WHAT NEEDS TO BE DONE:
In the data below, find the line containing "camera: 35 degrees left, 0 degrees up", then set down that line and every later line up to and including the line containing "(653, 448) = (696, 322): brown", exactly.

DATA:
_ _ _ _ _ _ _

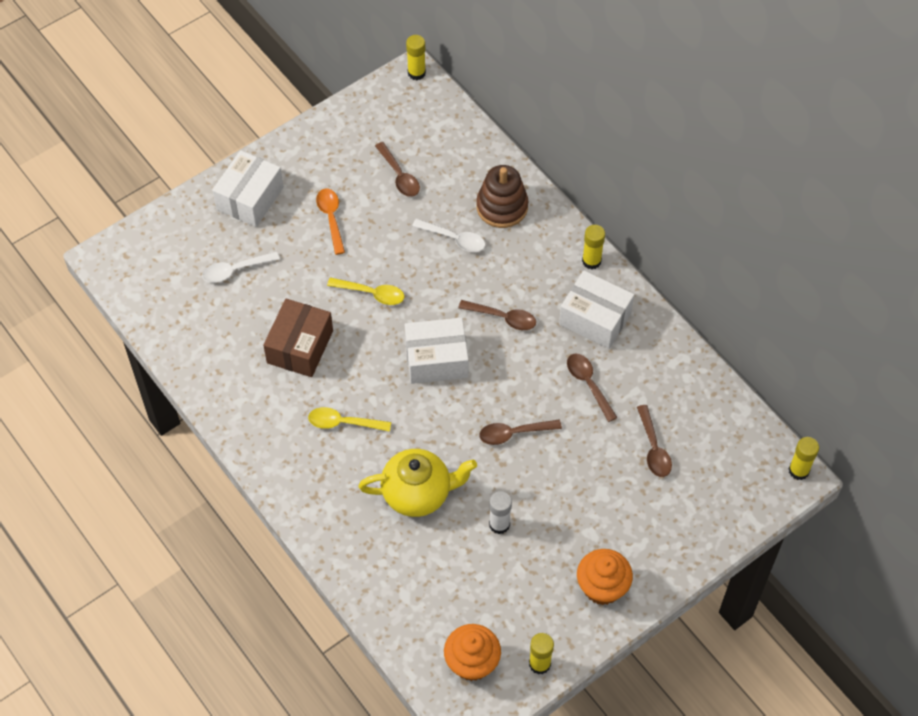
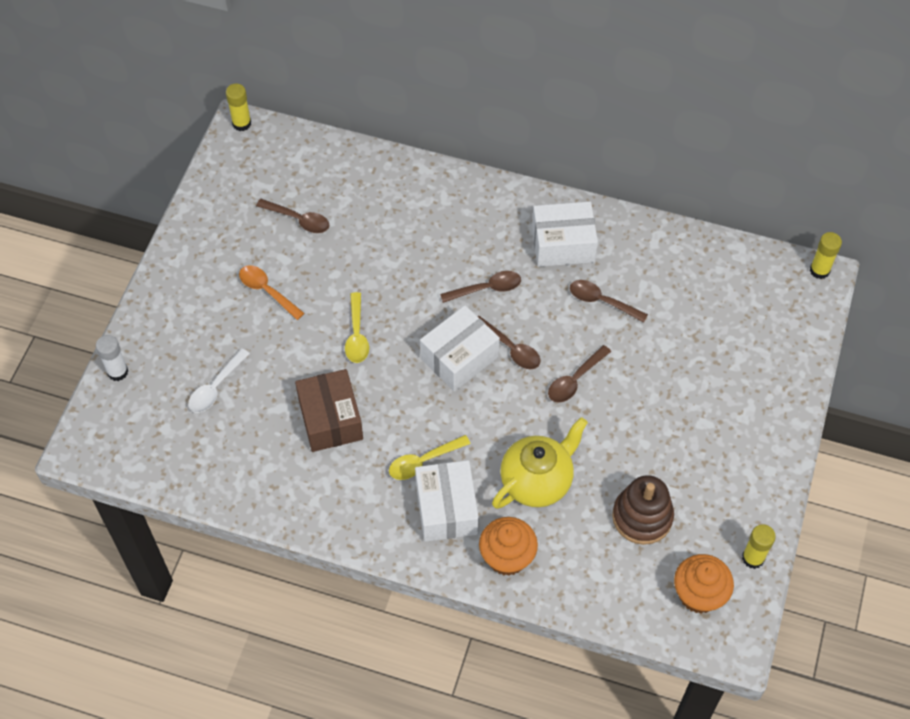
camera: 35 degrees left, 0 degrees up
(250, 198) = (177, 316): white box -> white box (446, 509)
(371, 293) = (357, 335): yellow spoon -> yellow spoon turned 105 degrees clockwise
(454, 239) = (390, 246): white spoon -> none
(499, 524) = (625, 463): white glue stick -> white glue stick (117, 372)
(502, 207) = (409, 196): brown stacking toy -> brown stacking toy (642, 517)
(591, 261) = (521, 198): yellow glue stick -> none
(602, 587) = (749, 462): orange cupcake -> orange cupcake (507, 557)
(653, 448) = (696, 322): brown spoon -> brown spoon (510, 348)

_ _ _ _ _ _ _

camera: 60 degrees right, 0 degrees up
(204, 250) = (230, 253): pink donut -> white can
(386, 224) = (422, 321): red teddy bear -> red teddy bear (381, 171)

_ _ _ _ _ _ _

RESULT FOR THIS TASK:
camera: 35 degrees left, 0 degrees up
(250, 198) = (177, 316): white box -> white box (446, 509)
(371, 293) = (357, 335): yellow spoon -> yellow spoon turned 105 degrees clockwise
(454, 239) = (390, 246): white spoon -> none
(499, 524) = (625, 463): white glue stick -> white glue stick (117, 372)
(502, 207) = (409, 196): brown stacking toy -> brown stacking toy (642, 517)
(591, 261) = (521, 198): yellow glue stick -> none
(602, 587) = (749, 462): orange cupcake -> orange cupcake (507, 557)
(653, 448) = (696, 322): brown spoon -> brown spoon (510, 348)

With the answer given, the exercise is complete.